» WHAT THIS TASK INVOLVES
Drop every image and restate the entries below word for word.
Content starts
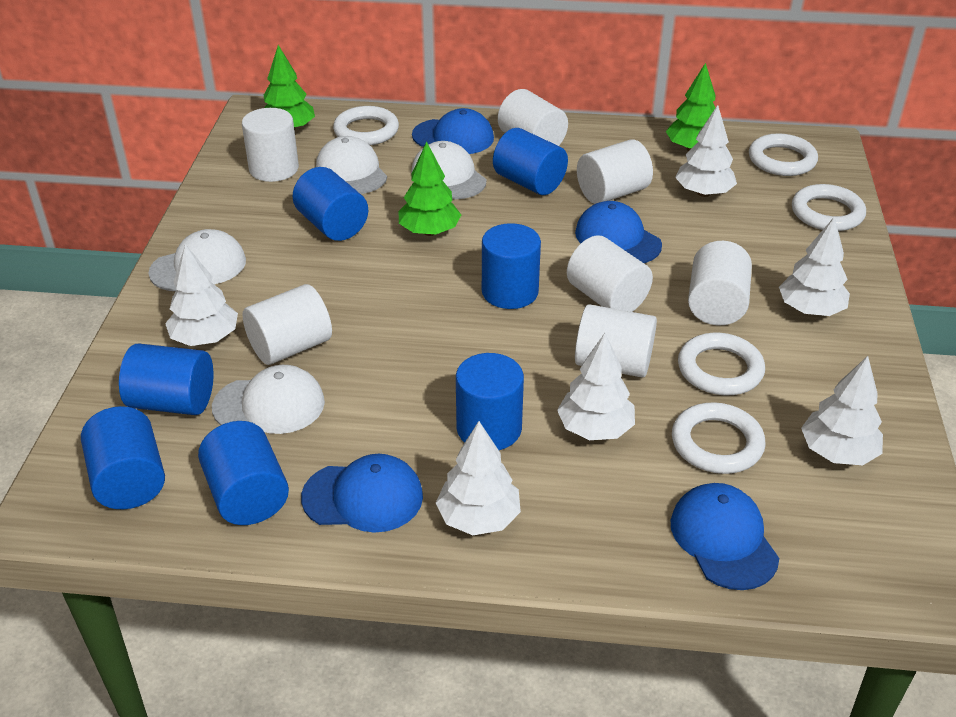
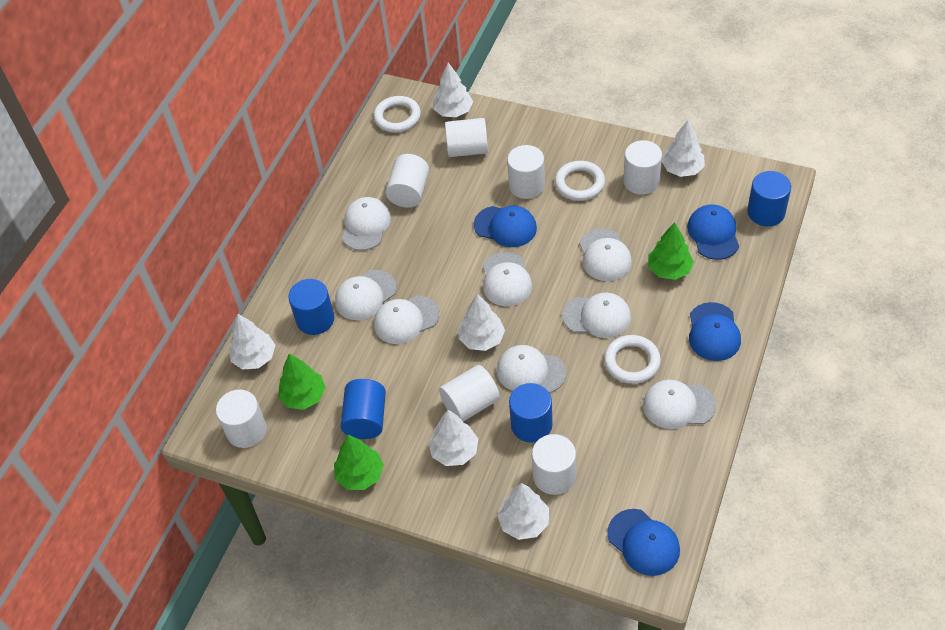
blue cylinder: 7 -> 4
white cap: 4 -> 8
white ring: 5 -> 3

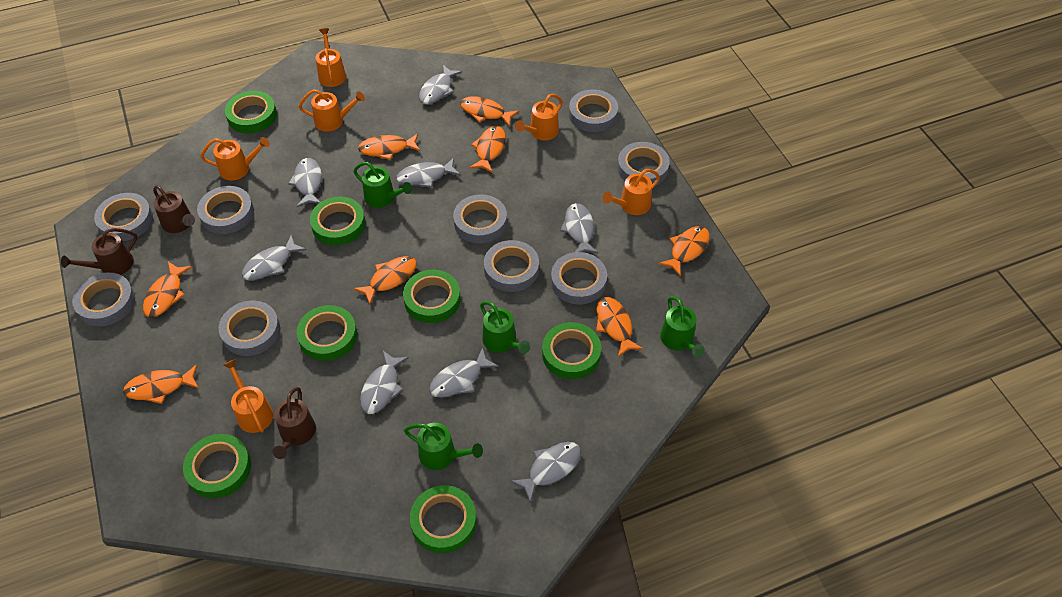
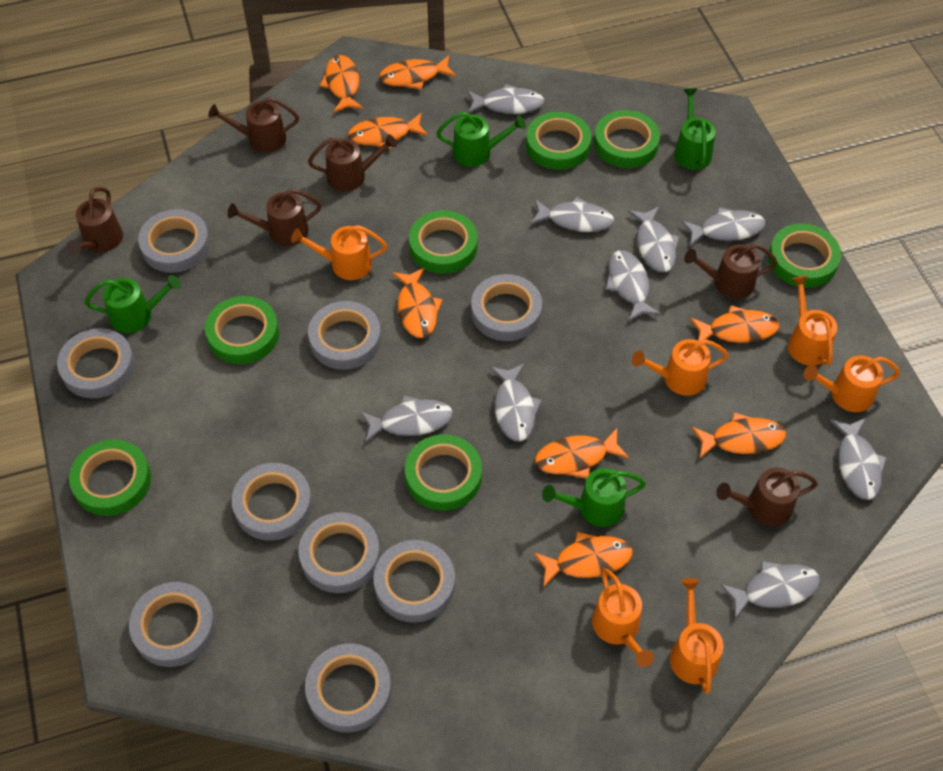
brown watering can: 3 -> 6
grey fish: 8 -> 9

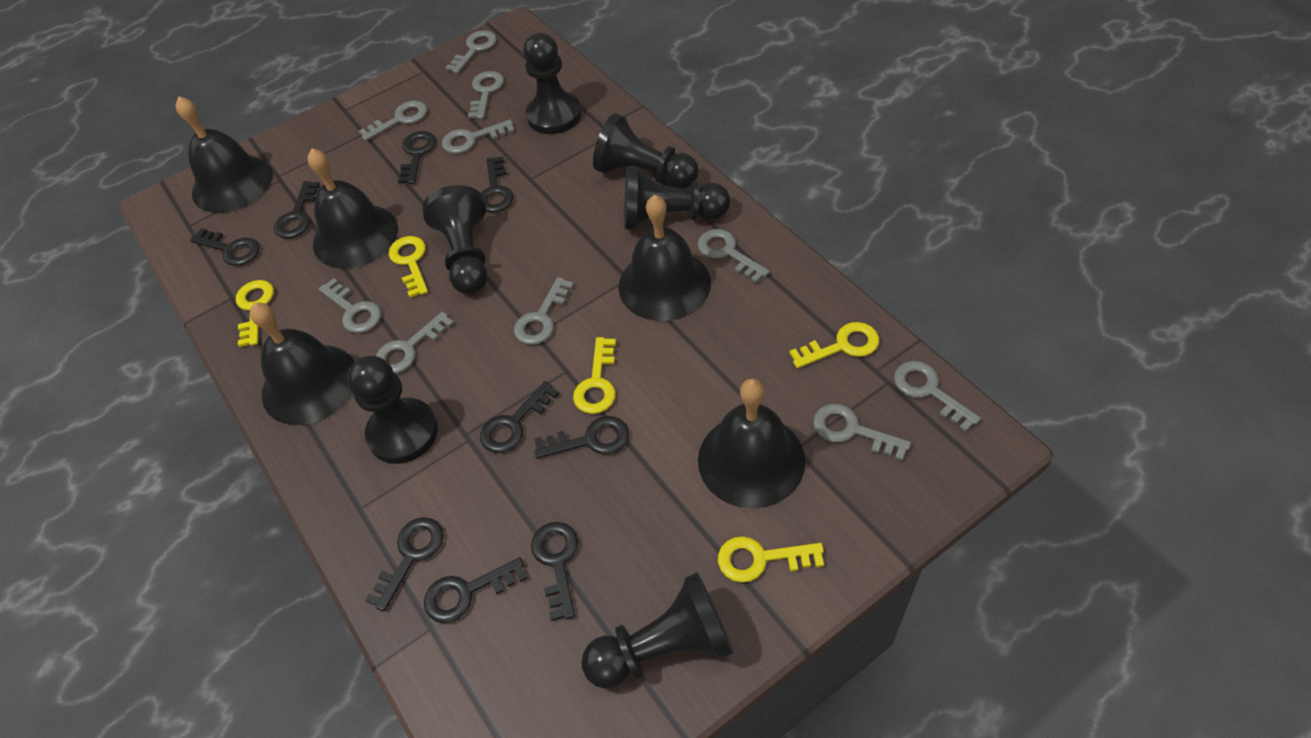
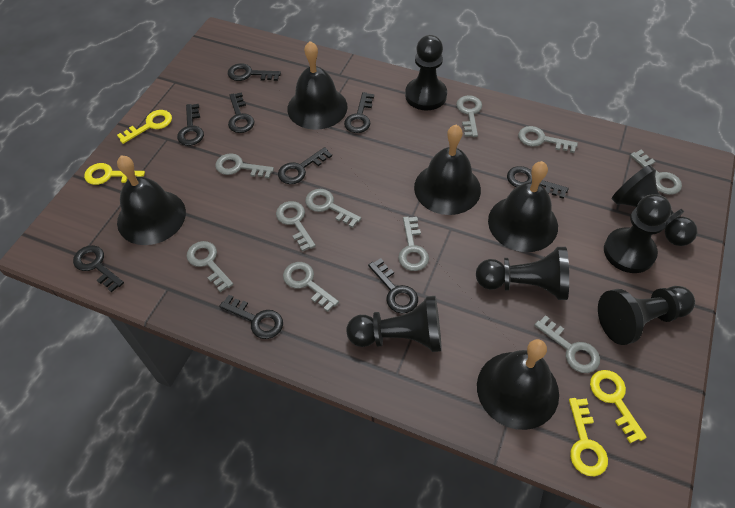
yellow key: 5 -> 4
Content ends
» RESPONSE AREA
blue cylinder: 7 -> 4
white cap: 4 -> 8
white ring: 5 -> 3

brown watering can: 3 -> 6
grey fish: 8 -> 9

yellow key: 5 -> 4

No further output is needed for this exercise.